Exercise details →
Copy every entry below verbatim, except for images.

*** Material to process ***

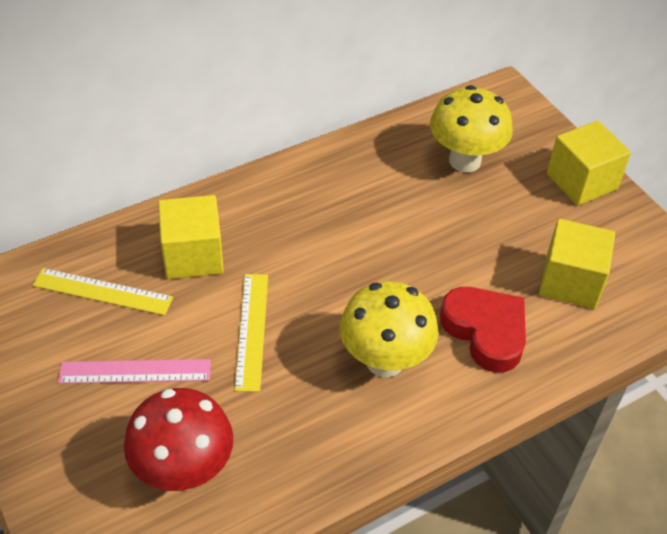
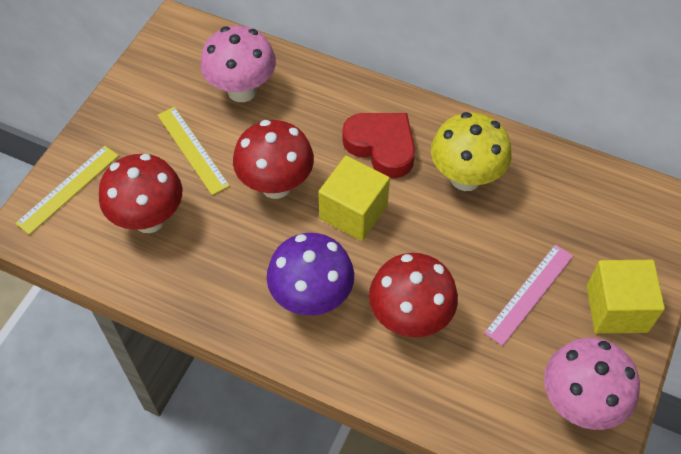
pink mushroom: 0 -> 2
purple mushroom: 0 -> 1
red mushroom: 1 -> 3
yellow cube: 3 -> 2
yellow mushroom: 2 -> 1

***

Exercise output →
pink mushroom: 0 -> 2
purple mushroom: 0 -> 1
red mushroom: 1 -> 3
yellow cube: 3 -> 2
yellow mushroom: 2 -> 1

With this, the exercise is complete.